Source records:
* * * *
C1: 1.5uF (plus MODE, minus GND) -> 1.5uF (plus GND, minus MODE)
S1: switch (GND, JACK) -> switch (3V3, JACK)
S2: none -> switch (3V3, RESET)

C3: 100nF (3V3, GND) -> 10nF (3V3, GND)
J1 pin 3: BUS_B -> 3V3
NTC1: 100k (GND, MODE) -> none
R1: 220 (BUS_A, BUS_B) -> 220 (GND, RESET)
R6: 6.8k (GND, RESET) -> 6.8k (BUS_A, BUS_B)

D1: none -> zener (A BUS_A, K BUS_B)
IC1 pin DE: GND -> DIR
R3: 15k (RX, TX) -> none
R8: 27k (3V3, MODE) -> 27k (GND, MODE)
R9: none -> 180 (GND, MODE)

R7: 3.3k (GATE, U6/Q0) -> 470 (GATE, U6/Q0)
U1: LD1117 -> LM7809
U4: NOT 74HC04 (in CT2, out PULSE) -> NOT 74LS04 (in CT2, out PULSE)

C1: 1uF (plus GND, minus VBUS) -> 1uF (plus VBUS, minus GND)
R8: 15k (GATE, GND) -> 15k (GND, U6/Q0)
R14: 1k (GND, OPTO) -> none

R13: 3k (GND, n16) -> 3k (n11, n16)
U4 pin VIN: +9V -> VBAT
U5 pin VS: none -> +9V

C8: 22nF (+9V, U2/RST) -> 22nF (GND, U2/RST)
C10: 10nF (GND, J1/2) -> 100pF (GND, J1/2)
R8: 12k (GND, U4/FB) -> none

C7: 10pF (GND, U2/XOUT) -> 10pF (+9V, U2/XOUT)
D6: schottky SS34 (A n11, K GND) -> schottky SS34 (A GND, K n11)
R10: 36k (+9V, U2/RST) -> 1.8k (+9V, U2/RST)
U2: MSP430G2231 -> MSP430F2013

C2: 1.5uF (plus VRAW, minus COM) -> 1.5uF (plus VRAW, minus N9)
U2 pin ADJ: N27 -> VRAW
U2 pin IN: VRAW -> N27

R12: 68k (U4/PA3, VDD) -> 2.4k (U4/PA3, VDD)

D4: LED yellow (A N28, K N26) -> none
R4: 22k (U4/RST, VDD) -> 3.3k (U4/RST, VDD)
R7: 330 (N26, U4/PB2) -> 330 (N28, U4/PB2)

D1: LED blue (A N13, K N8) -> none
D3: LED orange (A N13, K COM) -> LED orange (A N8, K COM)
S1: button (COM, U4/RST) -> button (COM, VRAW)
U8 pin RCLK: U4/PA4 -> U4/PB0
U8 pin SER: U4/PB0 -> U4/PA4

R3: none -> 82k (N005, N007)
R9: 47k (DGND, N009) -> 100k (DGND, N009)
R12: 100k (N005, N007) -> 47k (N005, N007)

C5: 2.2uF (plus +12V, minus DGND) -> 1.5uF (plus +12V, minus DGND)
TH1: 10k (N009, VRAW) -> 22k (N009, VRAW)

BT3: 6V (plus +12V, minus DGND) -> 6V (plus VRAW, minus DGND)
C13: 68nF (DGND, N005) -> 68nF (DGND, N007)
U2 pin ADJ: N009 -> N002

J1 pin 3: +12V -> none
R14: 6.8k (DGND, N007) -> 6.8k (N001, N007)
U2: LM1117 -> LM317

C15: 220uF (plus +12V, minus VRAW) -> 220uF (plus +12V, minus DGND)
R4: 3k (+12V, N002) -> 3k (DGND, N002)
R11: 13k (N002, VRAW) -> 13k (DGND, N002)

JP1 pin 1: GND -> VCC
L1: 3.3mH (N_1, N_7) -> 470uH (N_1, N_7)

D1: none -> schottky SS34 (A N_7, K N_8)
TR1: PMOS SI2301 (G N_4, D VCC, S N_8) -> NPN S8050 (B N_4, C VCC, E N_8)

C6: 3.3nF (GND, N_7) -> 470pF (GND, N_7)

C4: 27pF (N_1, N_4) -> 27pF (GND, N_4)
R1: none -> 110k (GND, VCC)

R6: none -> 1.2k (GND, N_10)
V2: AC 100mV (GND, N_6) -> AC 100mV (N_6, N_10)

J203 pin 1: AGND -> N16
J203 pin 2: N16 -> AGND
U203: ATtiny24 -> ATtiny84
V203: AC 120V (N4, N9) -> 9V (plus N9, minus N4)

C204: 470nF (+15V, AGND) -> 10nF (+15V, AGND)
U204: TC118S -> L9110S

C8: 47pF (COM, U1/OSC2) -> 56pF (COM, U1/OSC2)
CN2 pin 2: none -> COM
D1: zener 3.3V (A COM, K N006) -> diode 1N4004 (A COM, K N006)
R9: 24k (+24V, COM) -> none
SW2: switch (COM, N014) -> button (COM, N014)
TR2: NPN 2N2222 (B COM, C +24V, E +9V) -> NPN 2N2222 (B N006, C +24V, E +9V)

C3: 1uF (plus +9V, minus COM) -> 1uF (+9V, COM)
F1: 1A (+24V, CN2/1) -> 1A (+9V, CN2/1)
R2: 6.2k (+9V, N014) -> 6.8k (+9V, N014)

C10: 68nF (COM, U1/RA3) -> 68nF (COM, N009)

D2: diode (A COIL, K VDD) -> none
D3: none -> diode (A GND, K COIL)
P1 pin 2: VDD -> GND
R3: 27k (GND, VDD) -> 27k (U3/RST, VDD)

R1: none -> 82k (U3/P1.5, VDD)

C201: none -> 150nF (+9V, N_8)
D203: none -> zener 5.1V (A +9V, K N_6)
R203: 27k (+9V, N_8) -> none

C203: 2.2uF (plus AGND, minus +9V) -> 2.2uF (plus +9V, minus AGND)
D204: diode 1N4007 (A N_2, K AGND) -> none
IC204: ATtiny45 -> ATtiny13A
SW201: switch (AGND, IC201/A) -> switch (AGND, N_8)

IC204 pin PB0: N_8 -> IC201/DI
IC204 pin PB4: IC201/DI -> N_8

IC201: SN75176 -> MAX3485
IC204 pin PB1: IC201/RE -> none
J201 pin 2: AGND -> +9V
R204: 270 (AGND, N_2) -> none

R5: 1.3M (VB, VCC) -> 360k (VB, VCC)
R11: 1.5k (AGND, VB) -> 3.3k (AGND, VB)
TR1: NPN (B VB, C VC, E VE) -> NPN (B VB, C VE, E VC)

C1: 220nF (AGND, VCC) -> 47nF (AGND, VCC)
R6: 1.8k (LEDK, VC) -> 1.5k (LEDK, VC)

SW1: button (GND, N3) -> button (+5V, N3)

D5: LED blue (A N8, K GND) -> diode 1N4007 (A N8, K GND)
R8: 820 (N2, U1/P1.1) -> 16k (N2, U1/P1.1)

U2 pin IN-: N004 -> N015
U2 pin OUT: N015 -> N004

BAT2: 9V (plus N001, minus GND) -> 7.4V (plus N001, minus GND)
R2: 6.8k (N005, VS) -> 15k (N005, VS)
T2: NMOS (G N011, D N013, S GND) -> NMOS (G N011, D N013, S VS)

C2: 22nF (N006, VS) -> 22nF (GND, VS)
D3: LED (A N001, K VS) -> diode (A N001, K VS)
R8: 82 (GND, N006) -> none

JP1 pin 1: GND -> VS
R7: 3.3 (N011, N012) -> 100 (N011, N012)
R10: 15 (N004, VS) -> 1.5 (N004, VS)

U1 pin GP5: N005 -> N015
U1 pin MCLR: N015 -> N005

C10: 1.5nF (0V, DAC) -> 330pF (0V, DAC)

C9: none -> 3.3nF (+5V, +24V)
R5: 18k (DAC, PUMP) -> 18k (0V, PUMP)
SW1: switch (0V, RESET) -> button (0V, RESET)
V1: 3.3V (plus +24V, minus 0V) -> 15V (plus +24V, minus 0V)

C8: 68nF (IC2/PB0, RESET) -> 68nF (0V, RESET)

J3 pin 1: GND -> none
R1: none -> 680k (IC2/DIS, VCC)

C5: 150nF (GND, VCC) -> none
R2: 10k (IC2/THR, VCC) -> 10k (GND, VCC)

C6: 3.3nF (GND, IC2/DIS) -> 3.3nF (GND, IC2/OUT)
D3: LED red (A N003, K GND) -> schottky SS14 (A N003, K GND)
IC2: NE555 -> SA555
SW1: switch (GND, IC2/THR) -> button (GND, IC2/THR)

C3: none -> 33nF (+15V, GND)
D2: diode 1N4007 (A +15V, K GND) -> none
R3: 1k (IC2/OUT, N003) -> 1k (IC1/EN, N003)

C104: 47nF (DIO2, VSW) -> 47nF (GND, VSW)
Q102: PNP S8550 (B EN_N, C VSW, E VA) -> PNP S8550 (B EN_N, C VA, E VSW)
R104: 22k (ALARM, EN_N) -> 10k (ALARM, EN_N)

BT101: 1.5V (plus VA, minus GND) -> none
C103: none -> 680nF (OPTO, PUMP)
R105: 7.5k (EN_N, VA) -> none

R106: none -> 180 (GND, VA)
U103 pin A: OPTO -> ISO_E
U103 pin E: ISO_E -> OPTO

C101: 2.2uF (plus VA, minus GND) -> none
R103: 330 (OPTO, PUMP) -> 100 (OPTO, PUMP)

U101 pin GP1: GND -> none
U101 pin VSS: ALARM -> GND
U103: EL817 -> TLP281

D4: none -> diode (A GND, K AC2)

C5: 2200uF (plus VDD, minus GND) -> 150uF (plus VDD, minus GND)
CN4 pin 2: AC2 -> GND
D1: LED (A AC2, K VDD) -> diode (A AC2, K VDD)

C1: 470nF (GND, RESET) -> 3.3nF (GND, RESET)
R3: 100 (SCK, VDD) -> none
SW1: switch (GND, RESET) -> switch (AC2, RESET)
* * * *
— EXERCISE PROMPT —
Could you return exactly the lines above from the line with "J203 pin 2: N16 -> AGND" to the line with "C201: none -> 150nF (+9V, N_8)", both included, and nothing else?

— WORKED SOLUTION —
J203 pin 2: N16 -> AGND
U203: ATtiny24 -> ATtiny84
V203: AC 120V (N4, N9) -> 9V (plus N9, minus N4)

C204: 470nF (+15V, AGND) -> 10nF (+15V, AGND)
U204: TC118S -> L9110S

C8: 47pF (COM, U1/OSC2) -> 56pF (COM, U1/OSC2)
CN2 pin 2: none -> COM
D1: zener 3.3V (A COM, K N006) -> diode 1N4004 (A COM, K N006)
R9: 24k (+24V, COM) -> none
SW2: switch (COM, N014) -> button (COM, N014)
TR2: NPN 2N2222 (B COM, C +24V, E +9V) -> NPN 2N2222 (B N006, C +24V, E +9V)

C3: 1uF (plus +9V, minus COM) -> 1uF (+9V, COM)
F1: 1A (+24V, CN2/1) -> 1A (+9V, CN2/1)
R2: 6.2k (+9V, N014) -> 6.8k (+9V, N014)

C10: 68nF (COM, U1/RA3) -> 68nF (COM, N009)

D2: diode (A COIL, K VDD) -> none
D3: none -> diode (A GND, K COIL)
P1 pin 2: VDD -> GND
R3: 27k (GND, VDD) -> 27k (U3/RST, VDD)

R1: none -> 82k (U3/P1.5, VDD)

C201: none -> 150nF (+9V, N_8)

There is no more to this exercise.